_TRY IT:_
An unchanged copy of all the lines below is expected, and it should contain no pictures.

(Beginning of INPUT)

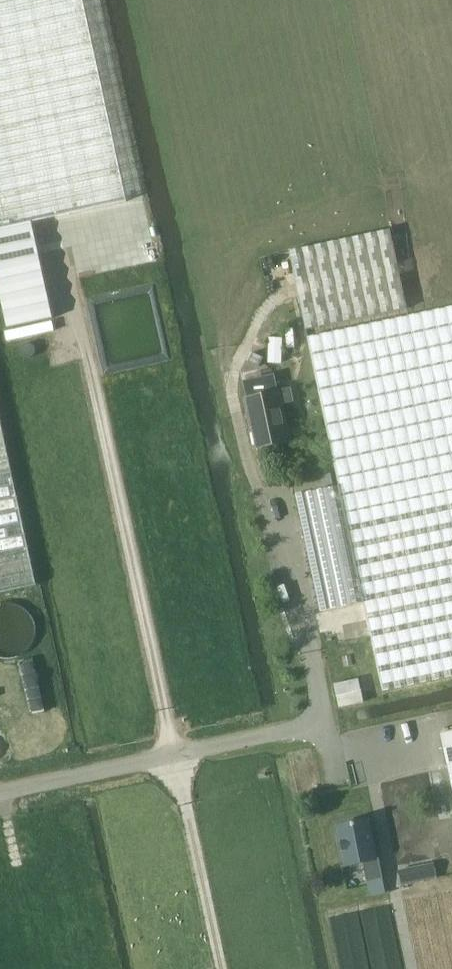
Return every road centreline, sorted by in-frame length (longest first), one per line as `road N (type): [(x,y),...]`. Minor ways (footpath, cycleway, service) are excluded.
road 1 (residential): [(0,793),(324,719),(311,656)]
road 2 (track): [(370,757),(413,968)]

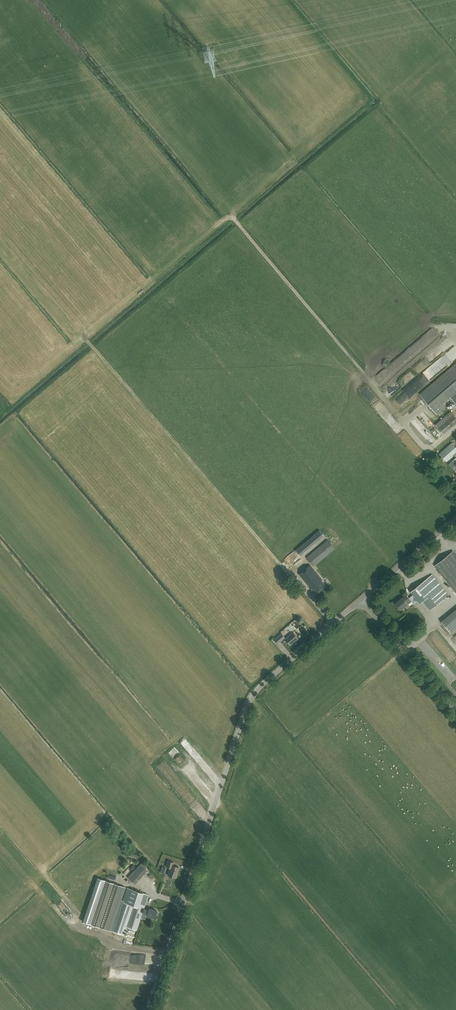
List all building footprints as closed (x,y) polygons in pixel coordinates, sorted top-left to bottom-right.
[(437,363),(444,369),(452,361),(446,354),(437,363)] [(437,414),(454,400),(455,403),(455,363),(420,394),(437,414)] [(455,423),(455,417),(451,411),(435,424),(443,434),(455,423)] [(447,461),(453,456),(451,453),(455,448),(455,447),(452,442),(437,455),(442,461),(445,459),(447,461)] [(320,529),(296,548),(300,554),(325,534),(320,529)] [(312,567),(335,548),(328,540),(307,558),(312,564),(311,565),(299,574),(314,591),(315,591),(317,593),(326,586),(322,580),(323,579),(312,567)] [(435,565),(455,592),(455,555),(453,551),(435,565)] [(398,573),(403,567),(401,565),(395,570),(398,573)] [(449,595),(432,574),(411,591),(420,603),(423,600),(431,609),(449,595)] [(408,604),(412,601),(407,595),(403,598),(403,597),(396,603),(401,609),(408,604)] [(455,628),(447,617),(442,621),(451,633),(455,628)] [(309,633),(302,623),(300,625),(301,627),(299,628),(304,636),(309,633)] [(290,625),(283,632),(286,636),(292,631),(291,629),(293,627),(290,625)] [(291,645),(299,638),(294,632),(286,639),(291,645)] [(278,644),(286,637),(282,633),(275,640),(278,644)] [(191,799),(193,797),(187,788),(181,792),(189,803),(193,801),(191,799)] [(177,873),(179,867),(173,865),(174,862),(168,860),(166,866),(170,868),(168,875),(176,878),(177,874),(177,873)] [(145,871),(147,869),(142,864),(133,873),(132,871),(128,875),(136,883),(146,872),(145,871)] [(83,921),(92,924),(106,880),(97,877),(83,921)] [(111,930),(121,901),(126,887),(106,880),(92,924),(111,930)] [(123,902),(121,901),(111,930),(124,935),(127,927),(126,927),(126,926),(137,930),(143,912),(144,908),(149,895),(127,887),(123,902)] [(67,917),(72,914),(66,903),(60,906),(67,917)] [(144,908),(143,912),(147,914),(146,915),(154,917),(157,910),(149,908),(148,910),(144,908)]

(End of INPUT)

_ANSWER SECTION:_
Return every road centreline, sorted by in-frame length (longest first), one per line as `road N (type): [(x,y),...]`. Minor ways (footpath, cycleway, service) are excluded.
road 1 (residential): [(0,793),(324,719),(311,656)]
road 2 (track): [(370,757),(413,968)]

List all building footprints as closed (x,y) polygons in pixel coordinates, sorted top-left to bottom-right.
[(437,363),(444,369),(452,361),(446,354),(437,363)] [(437,414),(454,400),(455,403),(455,363),(420,394),(437,414)] [(455,423),(455,417),(451,411),(435,424),(443,434),(455,423)] [(447,461),(453,456),(451,453),(455,448),(455,447),(452,442),(437,455),(442,461),(445,459),(447,461)] [(320,529),(296,548),(300,554),(325,534),(320,529)] [(312,567),(335,548),(328,540),(307,558),(312,564),(311,565),(299,574),(314,591),(315,591),(317,593),(326,586),(322,580),(323,579),(312,567)] [(435,565),(455,592),(455,555),(453,551),(435,565)] [(398,573),(403,567),(401,565),(395,570),(398,573)] [(449,595),(432,574),(411,591),(420,603),(423,600),(431,609),(449,595)] [(408,604),(412,601),(407,595),(403,598),(403,597),(396,603),(401,609),(408,604)] [(455,628),(447,617),(442,621),(451,633),(455,628)] [(309,633),(302,623),(300,625),(301,627),(299,628),(304,636),(309,633)] [(290,625),(283,632),(286,636),(292,631),(291,629),(293,627),(290,625)] [(291,645),(299,638),(294,632),(286,639),(291,645)] [(278,644),(286,637),(282,633),(275,640),(278,644)] [(191,799),(193,797),(187,788),(181,792),(189,803),(193,801),(191,799)] [(177,873),(179,867),(173,865),(174,862),(168,860),(166,866),(170,868),(168,875),(176,878),(177,874),(177,873)] [(145,871),(147,869),(142,864),(133,873),(132,871),(128,875),(136,883),(146,872),(145,871)] [(83,921),(92,924),(106,880),(97,877),(83,921)] [(111,930),(121,901),(126,887),(106,880),(92,924),(111,930)] [(123,902),(121,901),(111,930),(124,935),(127,927),(126,927),(126,926),(137,930),(143,912),(144,908),(149,895),(127,887),(123,902)] [(67,917),(72,914),(66,903),(60,906),(67,917)] [(144,908),(143,912),(147,914),(146,915),(154,917),(157,910),(149,908),(148,910),(144,908)]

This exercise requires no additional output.